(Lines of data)
++++++

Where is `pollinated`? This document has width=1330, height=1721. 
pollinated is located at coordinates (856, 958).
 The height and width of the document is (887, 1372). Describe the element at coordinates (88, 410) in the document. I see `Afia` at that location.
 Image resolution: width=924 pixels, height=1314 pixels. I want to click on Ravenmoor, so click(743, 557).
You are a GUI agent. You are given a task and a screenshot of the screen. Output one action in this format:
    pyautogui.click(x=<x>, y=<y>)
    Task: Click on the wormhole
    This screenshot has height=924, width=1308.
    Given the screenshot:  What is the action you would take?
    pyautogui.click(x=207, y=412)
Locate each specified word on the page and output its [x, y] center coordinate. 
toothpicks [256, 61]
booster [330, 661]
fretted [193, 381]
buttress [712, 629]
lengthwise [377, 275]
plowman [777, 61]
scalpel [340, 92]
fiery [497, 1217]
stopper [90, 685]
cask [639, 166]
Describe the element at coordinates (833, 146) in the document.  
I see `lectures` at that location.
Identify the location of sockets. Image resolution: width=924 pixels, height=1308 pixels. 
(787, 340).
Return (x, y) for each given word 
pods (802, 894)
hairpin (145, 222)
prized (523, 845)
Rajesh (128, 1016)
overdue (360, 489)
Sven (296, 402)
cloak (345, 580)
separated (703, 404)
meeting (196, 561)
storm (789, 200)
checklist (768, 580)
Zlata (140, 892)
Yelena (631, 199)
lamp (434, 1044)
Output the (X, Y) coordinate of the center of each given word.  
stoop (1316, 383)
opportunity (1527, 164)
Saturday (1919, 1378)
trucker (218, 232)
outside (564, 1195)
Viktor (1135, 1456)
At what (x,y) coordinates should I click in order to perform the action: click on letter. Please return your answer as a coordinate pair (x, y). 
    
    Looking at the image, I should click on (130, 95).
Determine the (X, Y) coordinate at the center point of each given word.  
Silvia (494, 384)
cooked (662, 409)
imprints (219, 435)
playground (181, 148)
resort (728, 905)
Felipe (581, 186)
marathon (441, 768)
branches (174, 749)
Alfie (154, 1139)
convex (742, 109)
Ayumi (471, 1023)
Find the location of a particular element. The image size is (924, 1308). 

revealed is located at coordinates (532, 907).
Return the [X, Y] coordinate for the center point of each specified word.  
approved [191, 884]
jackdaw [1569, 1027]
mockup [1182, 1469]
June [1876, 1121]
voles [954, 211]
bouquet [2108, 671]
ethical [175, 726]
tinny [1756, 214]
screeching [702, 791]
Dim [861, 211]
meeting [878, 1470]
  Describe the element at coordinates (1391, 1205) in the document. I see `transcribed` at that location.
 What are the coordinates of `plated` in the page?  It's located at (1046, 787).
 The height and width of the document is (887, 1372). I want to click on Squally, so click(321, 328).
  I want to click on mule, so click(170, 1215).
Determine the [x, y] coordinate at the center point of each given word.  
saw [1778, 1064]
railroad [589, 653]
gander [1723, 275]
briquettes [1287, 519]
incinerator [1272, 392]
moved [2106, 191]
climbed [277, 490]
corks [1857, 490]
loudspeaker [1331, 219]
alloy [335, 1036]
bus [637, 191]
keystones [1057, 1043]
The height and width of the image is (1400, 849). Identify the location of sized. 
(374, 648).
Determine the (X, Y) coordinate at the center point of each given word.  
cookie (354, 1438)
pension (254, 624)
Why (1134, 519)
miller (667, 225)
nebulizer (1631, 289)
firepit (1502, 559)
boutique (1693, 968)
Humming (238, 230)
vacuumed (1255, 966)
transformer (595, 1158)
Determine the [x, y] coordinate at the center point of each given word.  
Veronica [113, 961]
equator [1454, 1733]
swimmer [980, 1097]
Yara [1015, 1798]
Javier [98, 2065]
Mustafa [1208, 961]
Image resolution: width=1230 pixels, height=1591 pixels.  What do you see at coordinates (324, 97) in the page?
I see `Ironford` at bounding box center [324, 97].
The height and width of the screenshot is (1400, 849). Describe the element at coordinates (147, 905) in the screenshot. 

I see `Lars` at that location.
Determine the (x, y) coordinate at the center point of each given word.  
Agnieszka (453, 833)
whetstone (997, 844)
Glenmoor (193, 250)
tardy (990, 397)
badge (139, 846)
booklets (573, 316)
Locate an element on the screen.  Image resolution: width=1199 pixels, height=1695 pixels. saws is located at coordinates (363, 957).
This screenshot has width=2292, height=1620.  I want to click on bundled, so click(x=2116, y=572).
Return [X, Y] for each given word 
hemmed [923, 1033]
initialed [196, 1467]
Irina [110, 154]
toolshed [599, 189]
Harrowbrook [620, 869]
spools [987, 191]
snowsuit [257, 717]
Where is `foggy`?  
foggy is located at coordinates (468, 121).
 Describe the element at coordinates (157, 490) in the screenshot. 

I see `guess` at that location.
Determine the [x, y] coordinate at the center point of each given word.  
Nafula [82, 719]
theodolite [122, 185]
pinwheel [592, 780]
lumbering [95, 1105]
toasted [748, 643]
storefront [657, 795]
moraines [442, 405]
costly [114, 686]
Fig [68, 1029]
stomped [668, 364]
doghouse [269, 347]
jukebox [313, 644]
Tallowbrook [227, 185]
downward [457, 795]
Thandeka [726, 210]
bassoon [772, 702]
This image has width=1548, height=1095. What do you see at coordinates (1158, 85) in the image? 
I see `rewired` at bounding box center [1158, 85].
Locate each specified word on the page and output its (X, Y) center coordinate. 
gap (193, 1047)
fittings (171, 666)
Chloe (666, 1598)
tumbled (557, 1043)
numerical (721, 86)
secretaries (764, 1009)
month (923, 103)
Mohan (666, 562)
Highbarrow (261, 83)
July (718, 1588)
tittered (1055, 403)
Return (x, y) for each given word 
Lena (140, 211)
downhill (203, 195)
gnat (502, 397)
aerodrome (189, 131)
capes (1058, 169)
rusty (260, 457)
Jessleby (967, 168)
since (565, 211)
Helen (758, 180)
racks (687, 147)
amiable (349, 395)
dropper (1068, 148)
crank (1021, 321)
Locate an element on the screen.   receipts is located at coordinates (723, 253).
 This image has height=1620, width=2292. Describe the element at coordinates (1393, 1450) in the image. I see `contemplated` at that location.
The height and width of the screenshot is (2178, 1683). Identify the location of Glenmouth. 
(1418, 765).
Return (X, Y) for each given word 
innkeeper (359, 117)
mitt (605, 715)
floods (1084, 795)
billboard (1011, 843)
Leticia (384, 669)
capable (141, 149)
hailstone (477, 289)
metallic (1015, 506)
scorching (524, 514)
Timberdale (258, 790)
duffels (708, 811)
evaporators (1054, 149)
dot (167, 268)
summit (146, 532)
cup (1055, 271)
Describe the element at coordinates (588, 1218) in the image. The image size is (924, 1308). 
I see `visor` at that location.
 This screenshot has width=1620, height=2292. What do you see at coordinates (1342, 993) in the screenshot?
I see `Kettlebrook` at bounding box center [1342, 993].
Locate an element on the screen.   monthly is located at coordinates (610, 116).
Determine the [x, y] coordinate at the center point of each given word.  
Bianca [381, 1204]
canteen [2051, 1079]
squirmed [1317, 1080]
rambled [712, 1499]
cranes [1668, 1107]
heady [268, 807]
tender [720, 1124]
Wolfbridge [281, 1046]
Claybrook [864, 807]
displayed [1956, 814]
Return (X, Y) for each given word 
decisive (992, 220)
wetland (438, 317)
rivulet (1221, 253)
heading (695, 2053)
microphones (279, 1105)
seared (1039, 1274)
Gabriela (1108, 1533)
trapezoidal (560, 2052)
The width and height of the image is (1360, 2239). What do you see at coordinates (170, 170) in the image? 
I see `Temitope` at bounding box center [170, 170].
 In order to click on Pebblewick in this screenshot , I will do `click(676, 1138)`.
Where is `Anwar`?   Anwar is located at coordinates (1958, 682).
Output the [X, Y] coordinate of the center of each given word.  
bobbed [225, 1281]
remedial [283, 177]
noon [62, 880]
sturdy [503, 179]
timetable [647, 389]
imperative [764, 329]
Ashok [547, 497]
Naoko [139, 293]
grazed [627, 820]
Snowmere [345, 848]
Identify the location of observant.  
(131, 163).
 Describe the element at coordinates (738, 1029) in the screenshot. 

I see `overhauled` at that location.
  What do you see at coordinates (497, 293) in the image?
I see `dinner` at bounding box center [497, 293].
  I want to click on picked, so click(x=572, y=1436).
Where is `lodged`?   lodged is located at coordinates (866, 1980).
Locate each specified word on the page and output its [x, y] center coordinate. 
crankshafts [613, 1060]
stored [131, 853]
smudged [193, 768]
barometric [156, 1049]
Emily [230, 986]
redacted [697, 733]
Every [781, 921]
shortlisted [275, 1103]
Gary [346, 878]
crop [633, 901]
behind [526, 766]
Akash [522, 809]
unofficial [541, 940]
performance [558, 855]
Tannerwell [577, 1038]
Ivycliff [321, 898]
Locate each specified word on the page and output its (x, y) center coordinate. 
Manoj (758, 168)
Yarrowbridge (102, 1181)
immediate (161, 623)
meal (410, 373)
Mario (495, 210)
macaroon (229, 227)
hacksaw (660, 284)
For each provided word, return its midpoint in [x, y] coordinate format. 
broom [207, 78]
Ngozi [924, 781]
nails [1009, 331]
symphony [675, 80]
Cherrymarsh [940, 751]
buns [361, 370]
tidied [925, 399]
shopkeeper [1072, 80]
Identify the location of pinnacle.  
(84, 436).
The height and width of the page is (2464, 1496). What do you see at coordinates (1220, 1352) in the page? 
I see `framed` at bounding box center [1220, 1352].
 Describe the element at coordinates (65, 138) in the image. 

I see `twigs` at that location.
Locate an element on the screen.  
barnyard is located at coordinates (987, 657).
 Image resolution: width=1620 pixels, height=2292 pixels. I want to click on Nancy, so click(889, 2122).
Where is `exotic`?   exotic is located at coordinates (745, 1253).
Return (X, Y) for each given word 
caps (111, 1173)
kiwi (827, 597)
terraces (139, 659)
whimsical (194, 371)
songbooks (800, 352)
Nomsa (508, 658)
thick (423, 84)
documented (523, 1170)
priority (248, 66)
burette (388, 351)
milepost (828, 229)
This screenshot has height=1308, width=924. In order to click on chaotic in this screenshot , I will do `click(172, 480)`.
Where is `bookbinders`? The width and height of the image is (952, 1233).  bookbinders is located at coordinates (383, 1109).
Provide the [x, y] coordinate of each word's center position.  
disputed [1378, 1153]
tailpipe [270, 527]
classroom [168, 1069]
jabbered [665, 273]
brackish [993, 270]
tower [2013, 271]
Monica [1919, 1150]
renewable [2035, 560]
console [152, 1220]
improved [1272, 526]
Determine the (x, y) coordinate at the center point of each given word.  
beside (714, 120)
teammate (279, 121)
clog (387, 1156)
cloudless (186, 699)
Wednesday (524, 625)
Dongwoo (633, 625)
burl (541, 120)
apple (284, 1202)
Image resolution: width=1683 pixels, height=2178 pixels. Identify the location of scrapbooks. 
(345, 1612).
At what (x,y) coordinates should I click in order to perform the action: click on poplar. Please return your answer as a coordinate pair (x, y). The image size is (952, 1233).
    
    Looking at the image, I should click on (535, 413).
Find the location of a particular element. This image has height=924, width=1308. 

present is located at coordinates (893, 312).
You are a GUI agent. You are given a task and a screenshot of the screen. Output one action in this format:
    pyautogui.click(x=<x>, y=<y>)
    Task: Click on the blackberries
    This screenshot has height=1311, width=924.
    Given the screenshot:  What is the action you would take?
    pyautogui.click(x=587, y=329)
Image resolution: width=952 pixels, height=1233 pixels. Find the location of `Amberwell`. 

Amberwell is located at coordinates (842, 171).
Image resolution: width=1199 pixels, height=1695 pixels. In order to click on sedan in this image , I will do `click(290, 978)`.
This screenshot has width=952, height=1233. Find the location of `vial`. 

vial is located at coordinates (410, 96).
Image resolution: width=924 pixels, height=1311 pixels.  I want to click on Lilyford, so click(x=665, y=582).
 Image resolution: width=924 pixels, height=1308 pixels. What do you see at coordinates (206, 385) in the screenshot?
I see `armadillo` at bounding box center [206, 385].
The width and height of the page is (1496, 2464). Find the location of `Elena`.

++++++

Exercise description
Repeat the items above word for word, from the start of the items through the line that contains "Rajesh (128, 1016)", including both ends.

Answer to this problem
Where is `pollinated`? This document has width=1330, height=1721. 
pollinated is located at coordinates (856, 958).
 The height and width of the document is (887, 1372). Describe the element at coordinates (88, 410) in the document. I see `Afia` at that location.
 Image resolution: width=924 pixels, height=1314 pixels. I want to click on Ravenmoor, so click(743, 557).
You are a GUI agent. You are given a task and a screenshot of the screen. Output one action in this format:
    pyautogui.click(x=<x>, y=<y>)
    Task: Click on the wormhole
    This screenshot has height=924, width=1308.
    Given the screenshot:  What is the action you would take?
    pyautogui.click(x=207, y=412)
Locate each specified word on the page and output its [x, y] center coordinate. 
toothpicks [256, 61]
booster [330, 661]
fretted [193, 381]
buttress [712, 629]
lengthwise [377, 275]
plowman [777, 61]
scalpel [340, 92]
fiery [497, 1217]
stopper [90, 685]
cask [639, 166]
Describe the element at coordinates (833, 146) in the document.  
I see `lectures` at that location.
Identify the location of sockets. Image resolution: width=924 pixels, height=1308 pixels. 
(787, 340).
Return (x, y) for each given word 
pods (802, 894)
hairpin (145, 222)
prized (523, 845)
Rajesh (128, 1016)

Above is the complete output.